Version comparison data

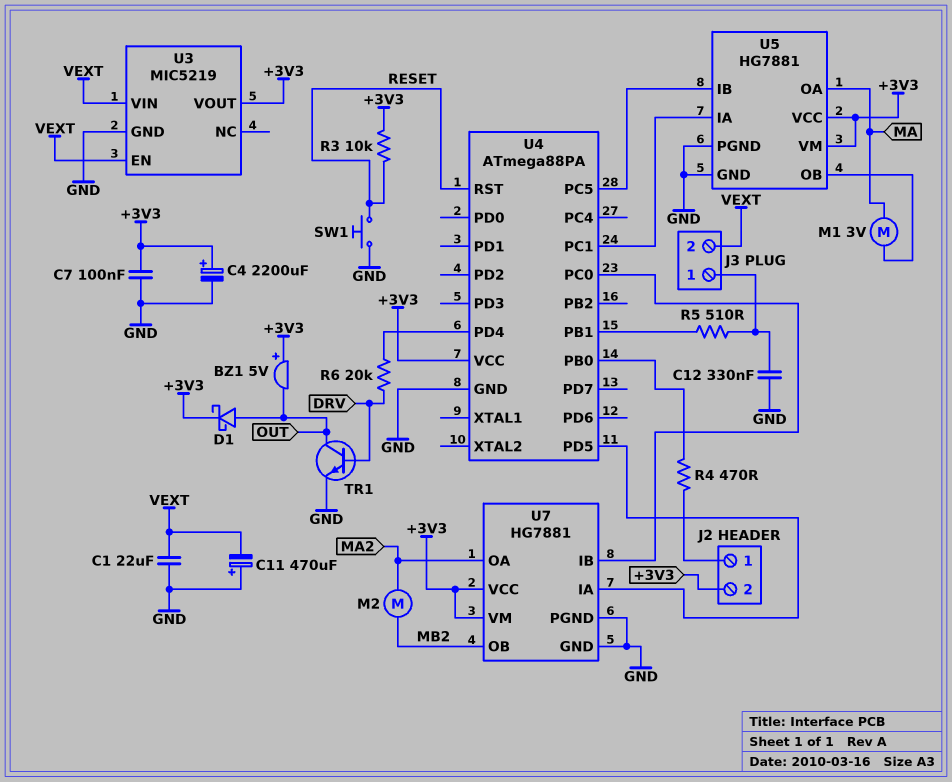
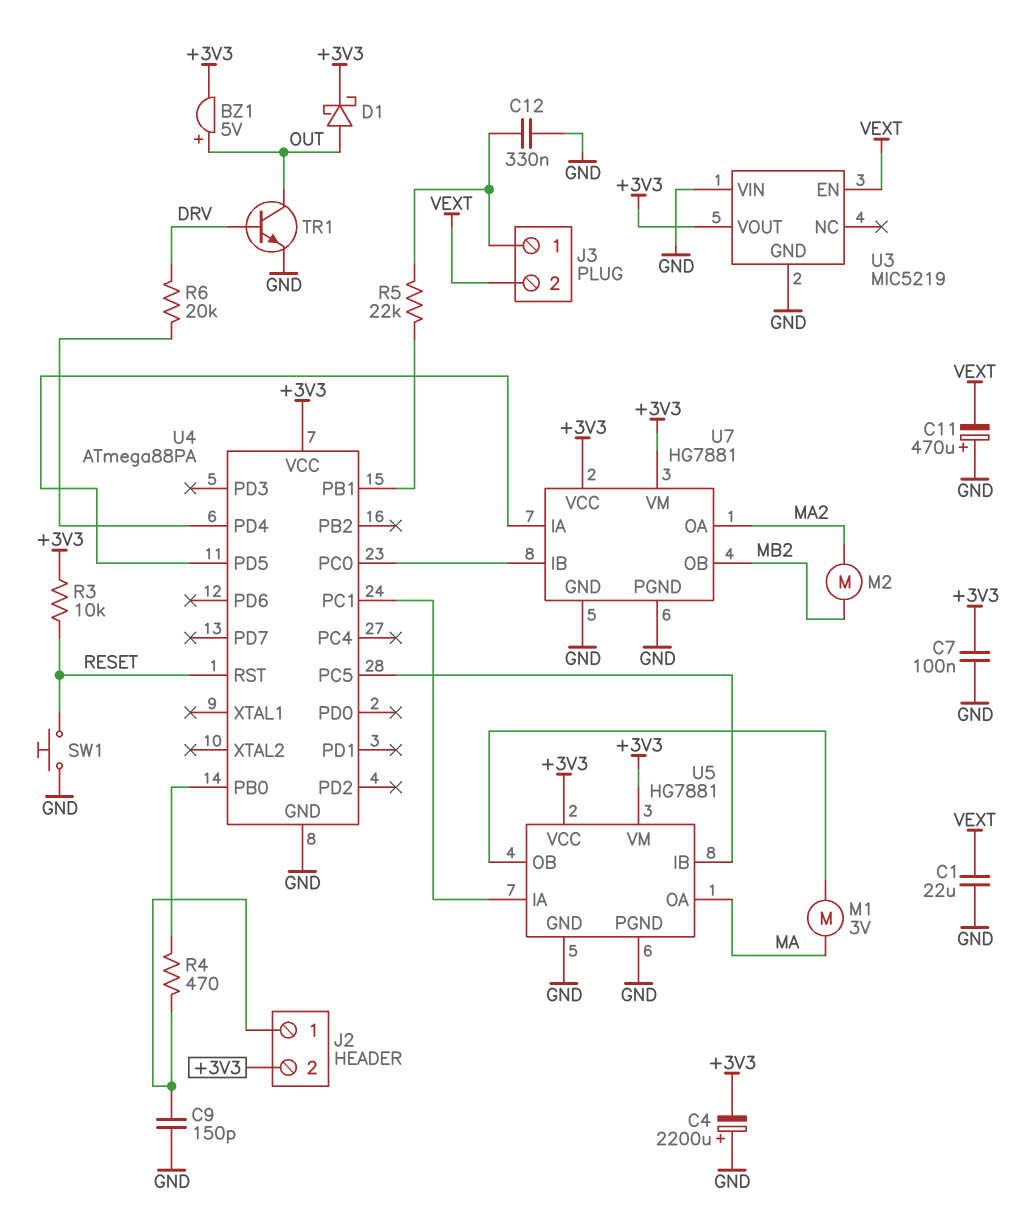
BZ1: buzzer 5V (plus +3V3, minus OUT) -> buzzer 5V (plus OUT, minus +3V3)
C4: 2200uF (plus +3V3, minus GND) -> 2200uF (plus GND, minus +3V3)
C9: none -> 150pF (GND, J2/1)
R5: 510 (J3/1, U4/PB1) -> 22k (J3/1, U4/PB1)
U3 pin VIN: VEXT -> GND

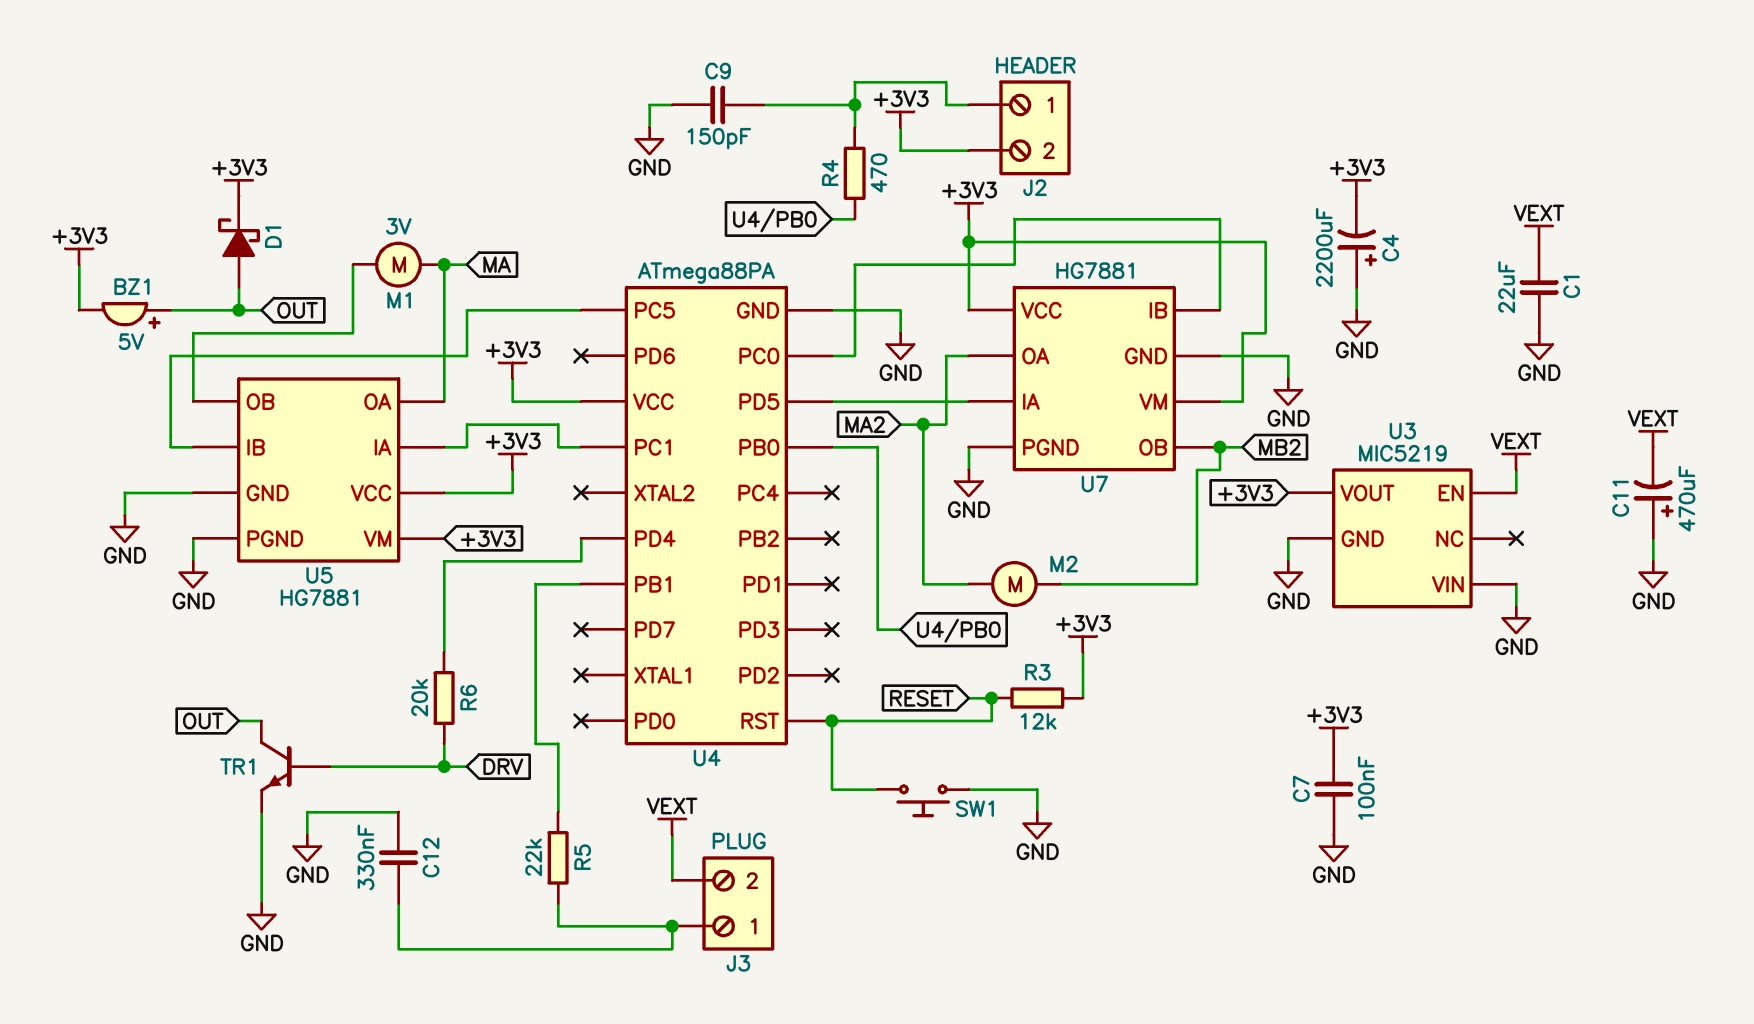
R3: 10k (+3V3, RESET) -> 12k (+3V3, RESET)

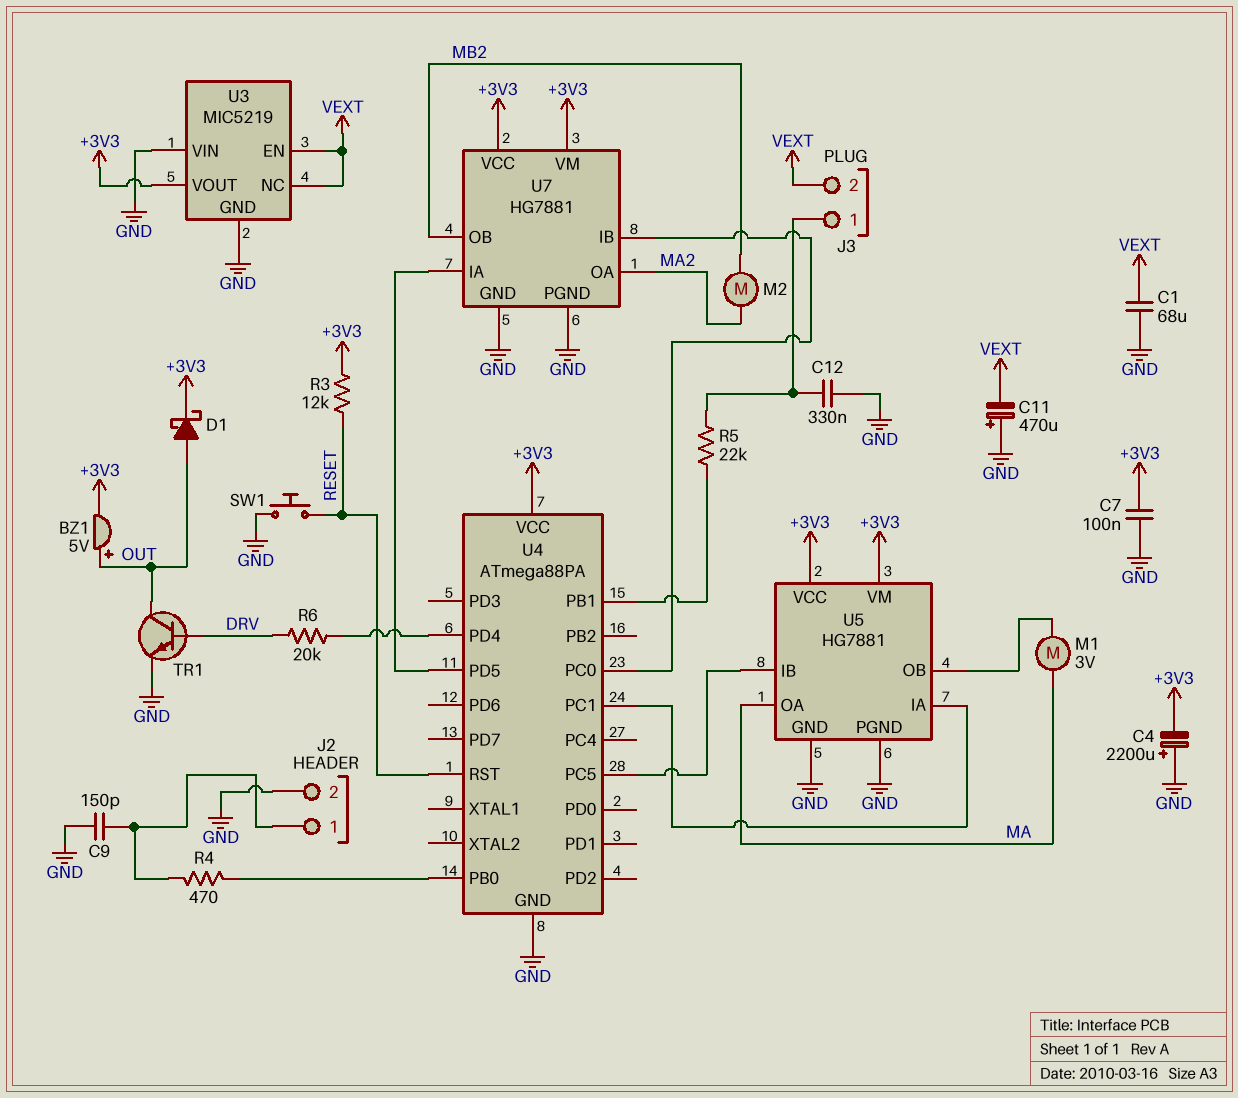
C1: 22uF (GND, VEXT) -> 68uF (GND, VEXT)
J2 pin 2: +3V3 -> GND
U3 pin NC: none -> VEXT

WHAT THE TASK ASKS: Out of the entries, pull every line that mentions "minus".

ANSWER:
BZ1: buzzer 5V (plus +3V3, minus OUT) -> buzzer 5V (plus OUT, minus +3V3)
C4: 2200uF (plus +3V3, minus GND) -> 2200uF (plus GND, minus +3V3)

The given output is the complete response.